### ACTIVITY
Return all lines of the listing below that carry the word "What".

====== ENTRIES PROVIDED ======

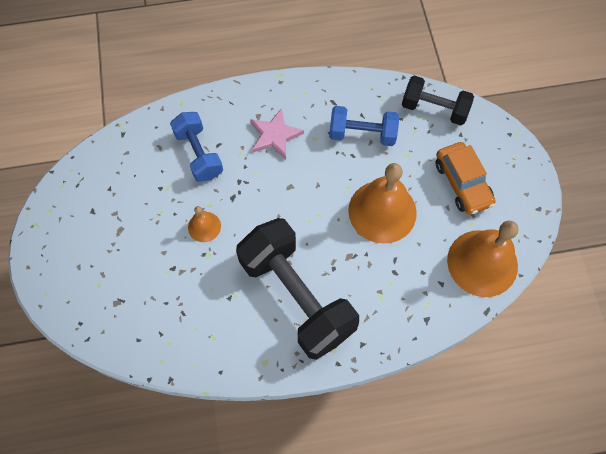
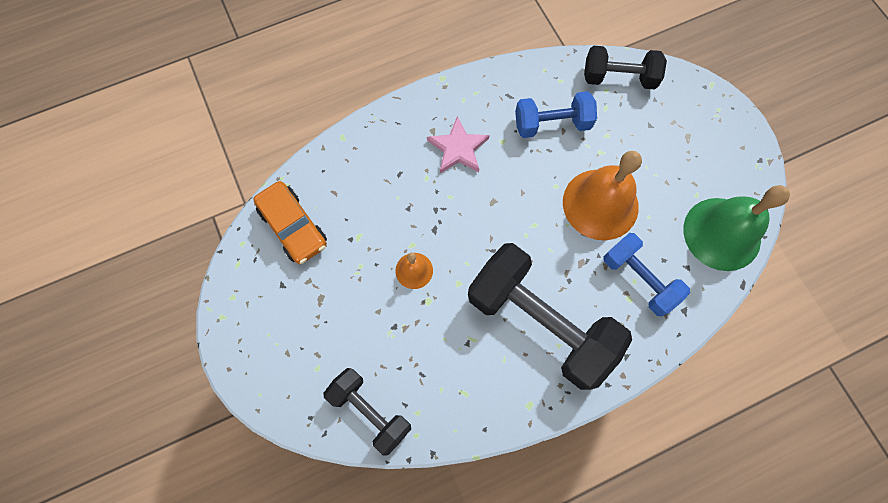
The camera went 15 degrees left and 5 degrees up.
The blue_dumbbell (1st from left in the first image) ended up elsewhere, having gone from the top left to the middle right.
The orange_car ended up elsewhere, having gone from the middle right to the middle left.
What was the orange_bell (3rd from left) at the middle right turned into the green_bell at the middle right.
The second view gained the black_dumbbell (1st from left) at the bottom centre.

======
====== ENTRIES PROVIDED ======

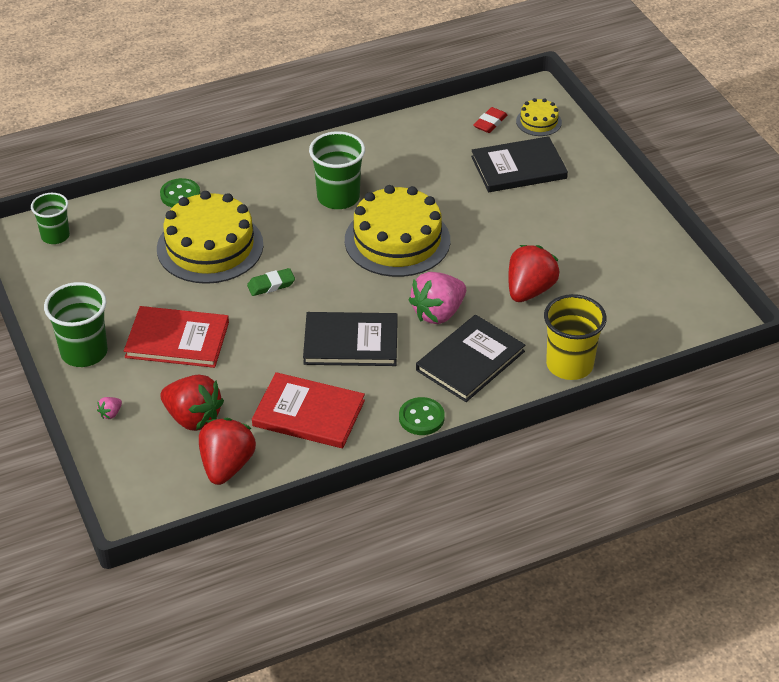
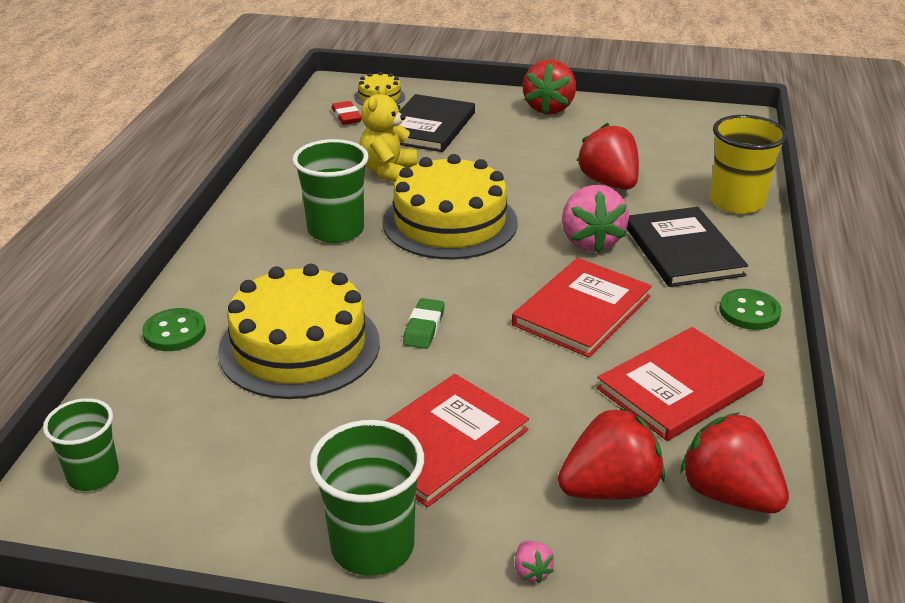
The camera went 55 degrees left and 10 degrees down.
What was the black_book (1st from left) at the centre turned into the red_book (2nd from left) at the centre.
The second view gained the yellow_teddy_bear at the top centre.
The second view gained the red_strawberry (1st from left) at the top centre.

======

### YOUR SOLUTION
What was the orange_bell (3rd from left) at the middle right turned into the green_bell at the middle right.
What was the black_book (1st from left) at the centre turned into the red_book (2nd from left) at the centre.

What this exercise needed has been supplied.